Look in the material below for the line with "black mug: 5 -> 2" and the line with "purple mug: 4 -> 5", then set down exactly those two lines and all lines between, nothing more.

**DATA FOR REVIEW:**
▬▬▬▬▬▬
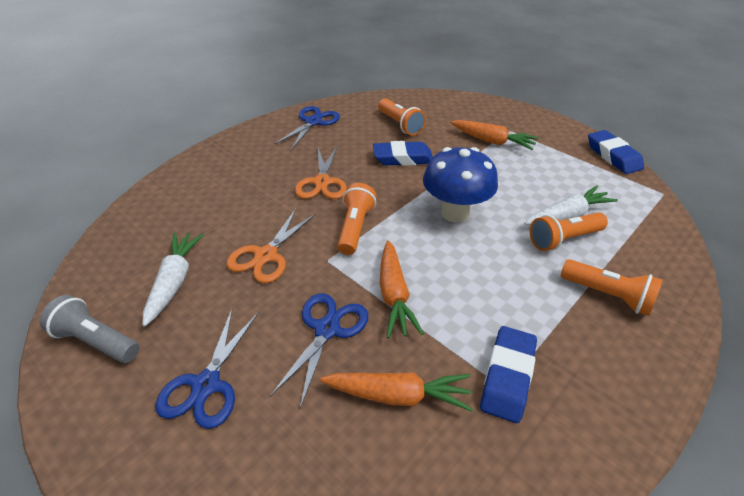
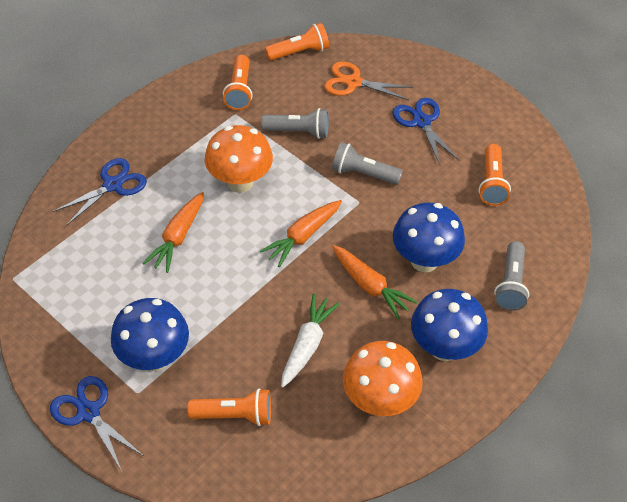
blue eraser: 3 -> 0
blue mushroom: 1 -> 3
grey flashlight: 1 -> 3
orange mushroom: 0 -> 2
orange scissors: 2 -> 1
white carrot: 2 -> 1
▬▬▬▬▬▬
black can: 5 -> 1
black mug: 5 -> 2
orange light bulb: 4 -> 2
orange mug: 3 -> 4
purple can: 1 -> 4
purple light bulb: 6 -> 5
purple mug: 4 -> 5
▬▬▬▬▬▬
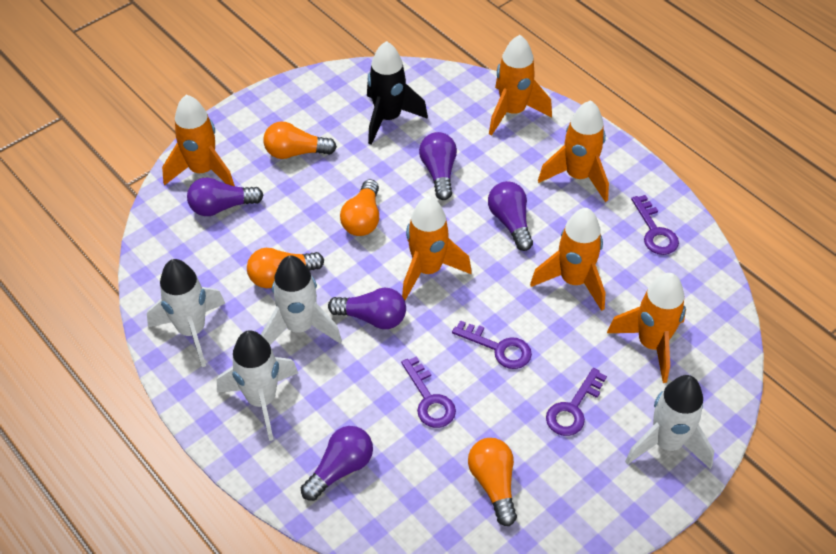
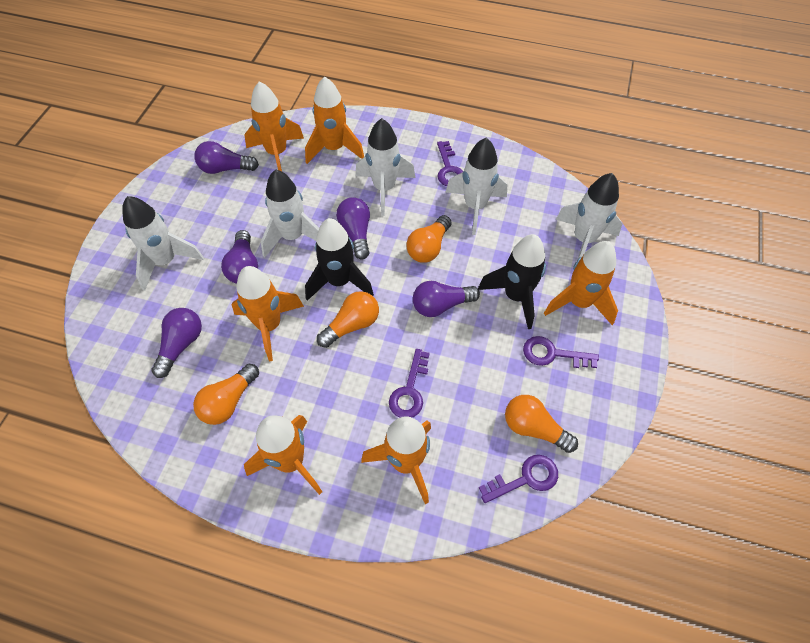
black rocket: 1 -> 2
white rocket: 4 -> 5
▬▬▬▬▬▬
**RESULT FOR THIS TASK:**
black mug: 5 -> 2
orange light bulb: 4 -> 2
orange mug: 3 -> 4
purple can: 1 -> 4
purple light bulb: 6 -> 5
purple mug: 4 -> 5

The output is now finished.